* [Exercise requirements]
Beneath this line is the data. Output exactly the lines from the line with "(708, 298) = (475, 502): orange" to the line with "camera: 100 degrees left, 0 degrees up", both ends included, and nothing more.

·····

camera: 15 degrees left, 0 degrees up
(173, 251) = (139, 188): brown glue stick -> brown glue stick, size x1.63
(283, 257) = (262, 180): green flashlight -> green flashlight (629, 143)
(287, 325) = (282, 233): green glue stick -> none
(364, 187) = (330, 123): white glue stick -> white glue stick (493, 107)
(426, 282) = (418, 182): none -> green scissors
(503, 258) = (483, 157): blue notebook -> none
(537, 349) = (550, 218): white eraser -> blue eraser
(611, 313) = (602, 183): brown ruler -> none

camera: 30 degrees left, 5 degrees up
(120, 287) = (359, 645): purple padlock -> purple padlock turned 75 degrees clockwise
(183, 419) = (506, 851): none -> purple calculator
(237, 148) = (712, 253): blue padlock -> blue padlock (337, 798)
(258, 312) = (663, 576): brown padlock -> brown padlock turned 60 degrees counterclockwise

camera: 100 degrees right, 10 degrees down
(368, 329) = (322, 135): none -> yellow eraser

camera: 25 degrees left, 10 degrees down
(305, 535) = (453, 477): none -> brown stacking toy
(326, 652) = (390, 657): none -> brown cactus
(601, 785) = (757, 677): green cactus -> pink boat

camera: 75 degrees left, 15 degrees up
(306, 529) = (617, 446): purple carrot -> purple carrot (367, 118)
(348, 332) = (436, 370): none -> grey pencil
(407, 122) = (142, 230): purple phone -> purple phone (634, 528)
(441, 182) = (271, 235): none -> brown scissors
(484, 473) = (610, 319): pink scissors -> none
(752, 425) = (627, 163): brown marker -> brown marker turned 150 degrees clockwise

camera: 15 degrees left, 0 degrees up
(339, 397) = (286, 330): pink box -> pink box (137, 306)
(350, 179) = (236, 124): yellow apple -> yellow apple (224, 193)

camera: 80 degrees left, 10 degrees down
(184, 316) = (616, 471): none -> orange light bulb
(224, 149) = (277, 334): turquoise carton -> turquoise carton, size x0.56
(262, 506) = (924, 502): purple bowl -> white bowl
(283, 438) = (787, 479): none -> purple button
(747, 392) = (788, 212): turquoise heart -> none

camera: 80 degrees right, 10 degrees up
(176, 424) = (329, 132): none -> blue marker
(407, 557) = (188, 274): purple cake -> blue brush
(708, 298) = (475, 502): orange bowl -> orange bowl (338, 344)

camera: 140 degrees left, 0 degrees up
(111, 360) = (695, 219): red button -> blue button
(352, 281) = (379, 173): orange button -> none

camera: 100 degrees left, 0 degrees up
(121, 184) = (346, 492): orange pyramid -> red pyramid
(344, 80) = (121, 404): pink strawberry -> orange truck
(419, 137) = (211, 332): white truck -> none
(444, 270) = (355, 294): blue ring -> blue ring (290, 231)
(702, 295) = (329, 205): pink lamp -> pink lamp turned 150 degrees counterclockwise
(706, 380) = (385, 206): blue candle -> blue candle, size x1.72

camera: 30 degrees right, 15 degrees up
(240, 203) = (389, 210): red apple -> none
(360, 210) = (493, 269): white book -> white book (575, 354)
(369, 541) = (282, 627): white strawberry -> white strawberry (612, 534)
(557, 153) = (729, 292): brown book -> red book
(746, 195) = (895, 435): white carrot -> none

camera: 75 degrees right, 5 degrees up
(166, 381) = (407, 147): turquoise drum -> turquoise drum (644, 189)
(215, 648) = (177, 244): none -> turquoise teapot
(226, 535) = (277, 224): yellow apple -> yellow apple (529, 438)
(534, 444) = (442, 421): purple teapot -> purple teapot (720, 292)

·····

* [Response]
(708, 298) = (475, 502): orange bowl -> orange bowl (338, 344)

camera: 140 degrees left, 0 degrees up
(111, 360) = (695, 219): red button -> blue button
(352, 281) = (379, 173): orange button -> none

camera: 100 degrees left, 0 degrees up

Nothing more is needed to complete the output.